(SOURCE INFORMATION Opens)

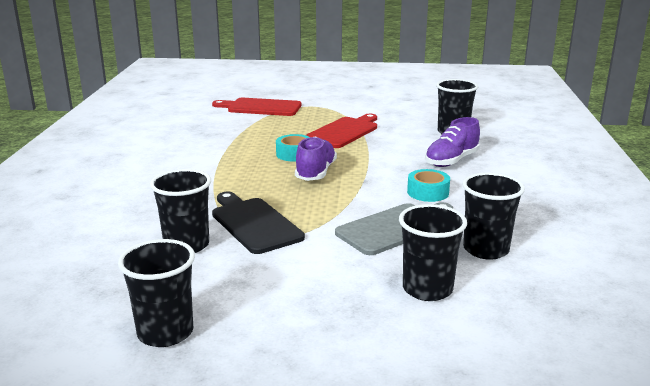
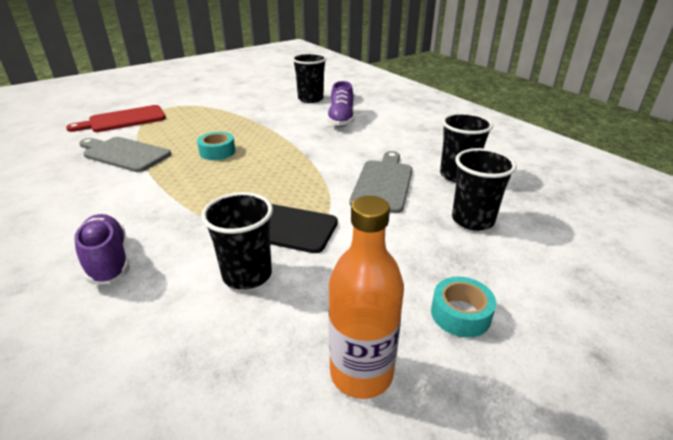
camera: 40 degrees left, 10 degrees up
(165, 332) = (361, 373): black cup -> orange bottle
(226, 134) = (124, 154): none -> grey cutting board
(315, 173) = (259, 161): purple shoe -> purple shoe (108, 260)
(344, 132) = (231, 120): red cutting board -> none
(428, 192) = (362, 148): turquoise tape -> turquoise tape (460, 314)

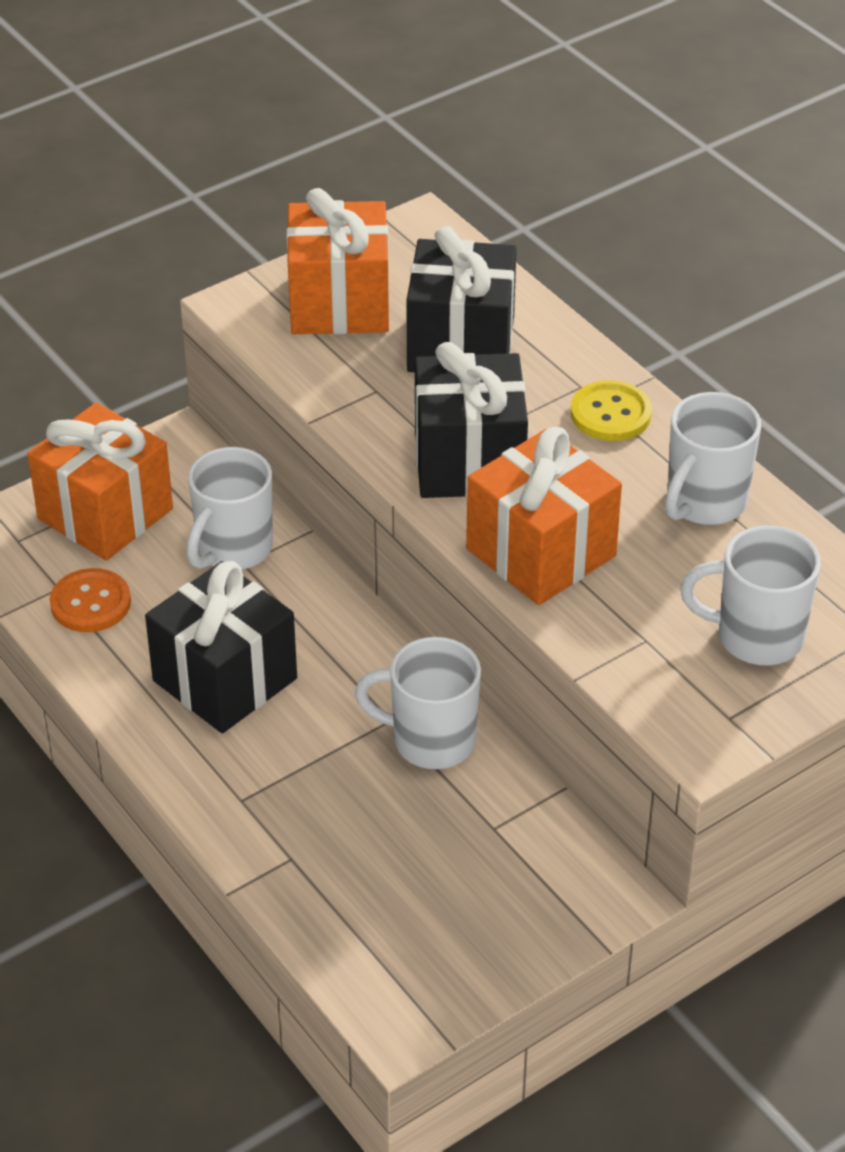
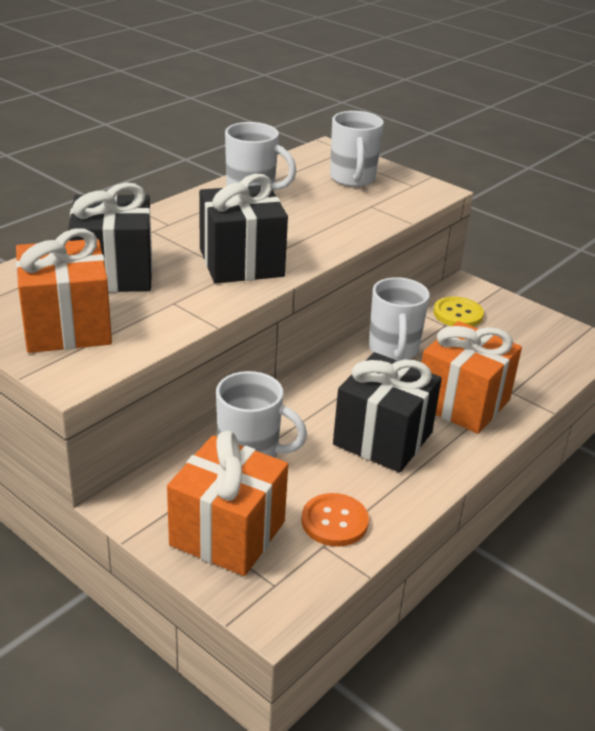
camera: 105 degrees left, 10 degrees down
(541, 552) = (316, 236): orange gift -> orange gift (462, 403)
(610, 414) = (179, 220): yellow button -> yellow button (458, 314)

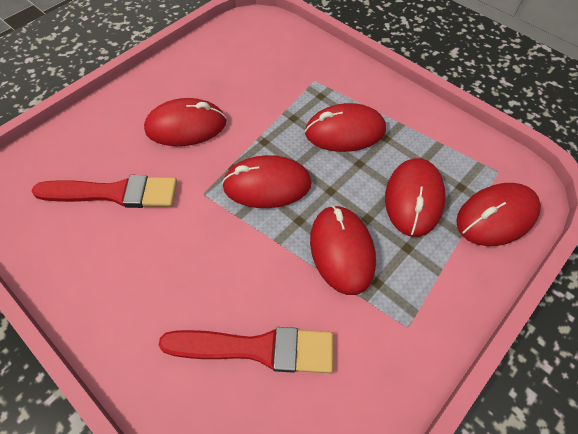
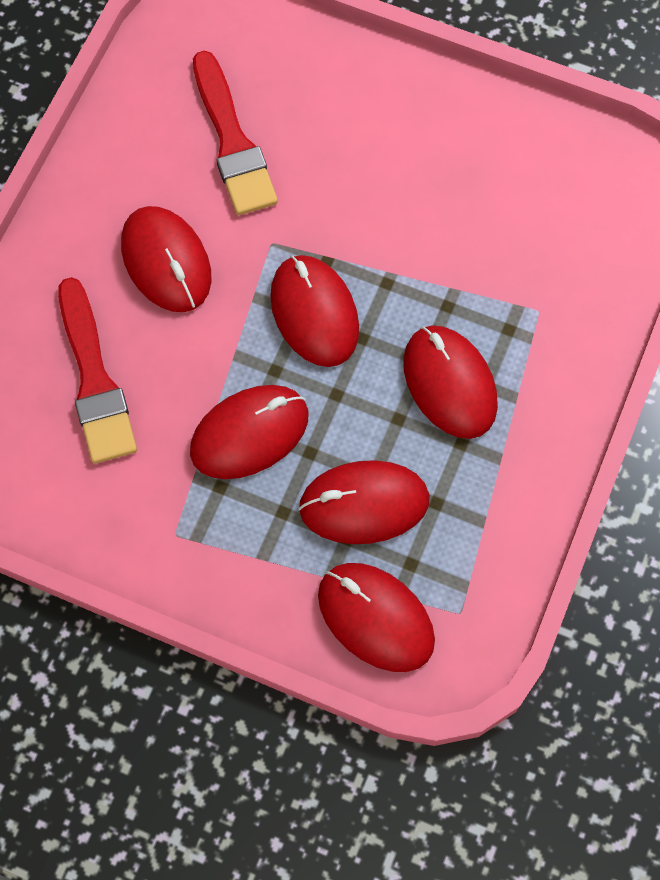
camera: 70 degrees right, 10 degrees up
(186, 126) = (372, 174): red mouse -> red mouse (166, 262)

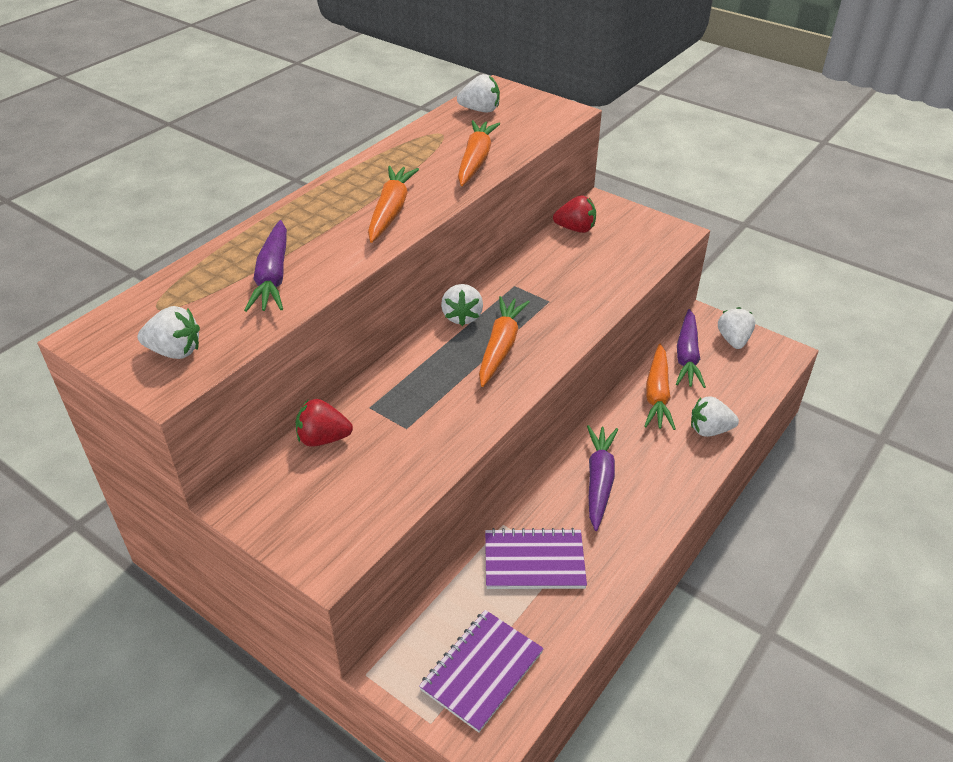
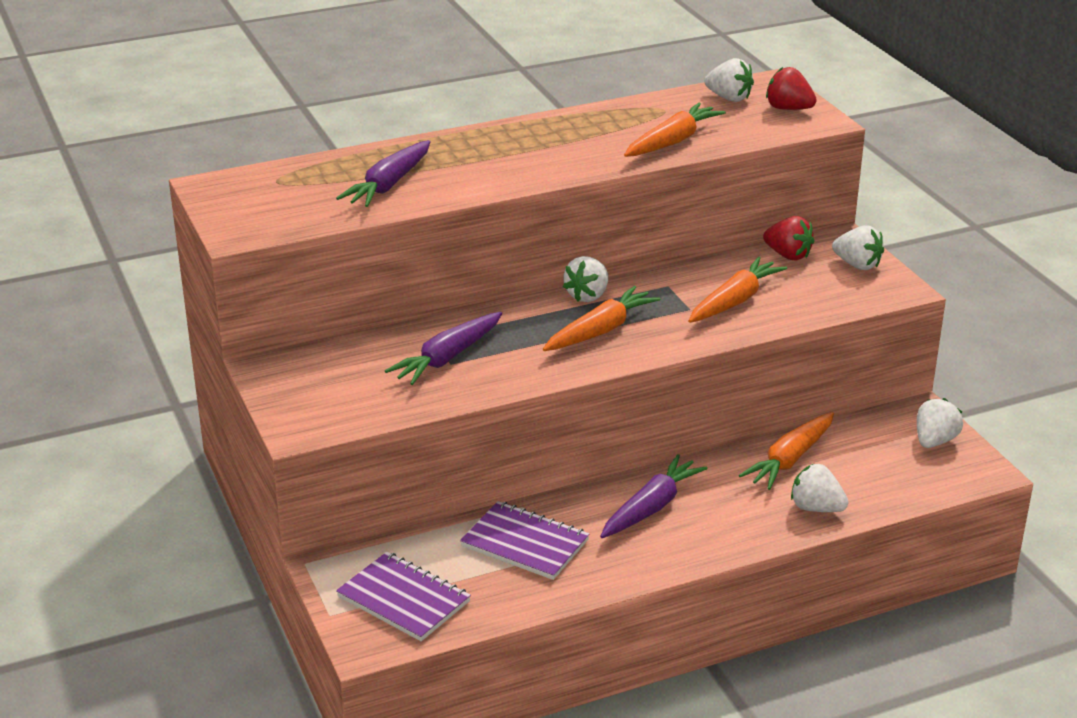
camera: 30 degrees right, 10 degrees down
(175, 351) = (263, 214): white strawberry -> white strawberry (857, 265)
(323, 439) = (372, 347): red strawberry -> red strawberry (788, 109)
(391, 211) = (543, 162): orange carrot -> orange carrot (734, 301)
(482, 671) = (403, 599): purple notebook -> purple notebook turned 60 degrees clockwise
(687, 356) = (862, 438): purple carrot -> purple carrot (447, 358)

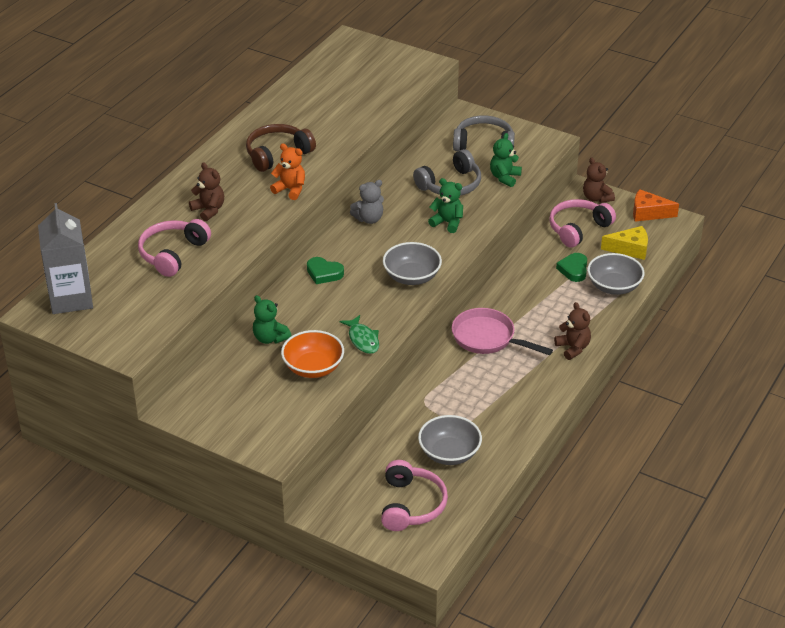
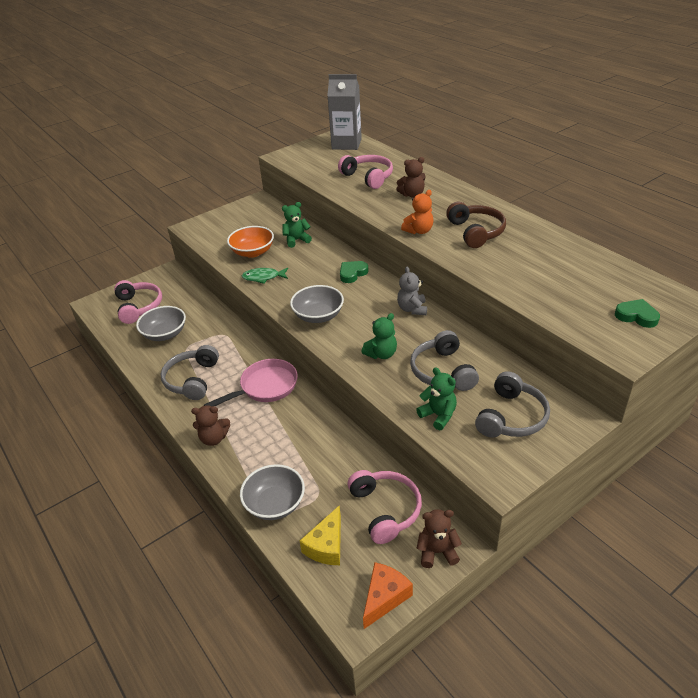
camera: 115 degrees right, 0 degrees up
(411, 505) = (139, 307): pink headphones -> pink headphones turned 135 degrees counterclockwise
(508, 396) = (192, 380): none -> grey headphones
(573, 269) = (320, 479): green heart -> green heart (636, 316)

(SOURCE INFORMATION Closes)

WORK REQUIRED: Your response must restate every record above exactly, with each picture omitted.

RESULT OF THIS EXERCISE:
camera: 40 degrees left, 10 degrees up
(165, 332) = (361, 373): black cup -> orange bottle
(226, 134) = (124, 154): none -> grey cutting board
(315, 173) = (259, 161): purple shoe -> purple shoe (108, 260)
(344, 132) = (231, 120): red cutting board -> none
(428, 192) = (362, 148): turquoise tape -> turquoise tape (460, 314)

camera: 105 degrees left, 10 degrees down
(541, 552) = (316, 236): orange gift -> orange gift (462, 403)
(610, 414) = (179, 220): yellow button -> yellow button (458, 314)

camera: 70 degrees right, 10 degrees up
(186, 126) = (372, 174): red mouse -> red mouse (166, 262)

camera: 30 degrees right, 10 degrees down
(175, 351) = (263, 214): white strawberry -> white strawberry (857, 265)
(323, 439) = (372, 347): red strawberry -> red strawberry (788, 109)
(391, 211) = (543, 162): orange carrot -> orange carrot (734, 301)
(482, 671) = (403, 599): purple notebook -> purple notebook turned 60 degrees clockwise
(687, 356) = (862, 438): purple carrot -> purple carrot (447, 358)

camera: 115 degrees right, 0 degrees up
(411, 505) = (139, 307): pink headphones -> pink headphones turned 135 degrees counterclockwise
(508, 396) = (192, 380): none -> grey headphones
(573, 269) = (320, 479): green heart -> green heart (636, 316)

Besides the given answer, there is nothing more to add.